Input:
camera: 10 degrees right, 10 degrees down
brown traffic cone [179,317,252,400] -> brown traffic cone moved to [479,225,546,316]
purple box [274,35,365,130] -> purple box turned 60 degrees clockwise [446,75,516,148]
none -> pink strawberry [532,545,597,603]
==
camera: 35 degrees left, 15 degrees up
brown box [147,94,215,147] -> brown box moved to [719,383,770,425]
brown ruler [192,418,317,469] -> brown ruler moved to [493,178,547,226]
--
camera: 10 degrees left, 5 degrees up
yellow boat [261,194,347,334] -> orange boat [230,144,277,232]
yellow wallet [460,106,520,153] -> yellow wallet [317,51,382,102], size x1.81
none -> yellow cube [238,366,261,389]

Work item: Return only the count of lines in the records that hold the word "yellow".

Output for this exercise: 3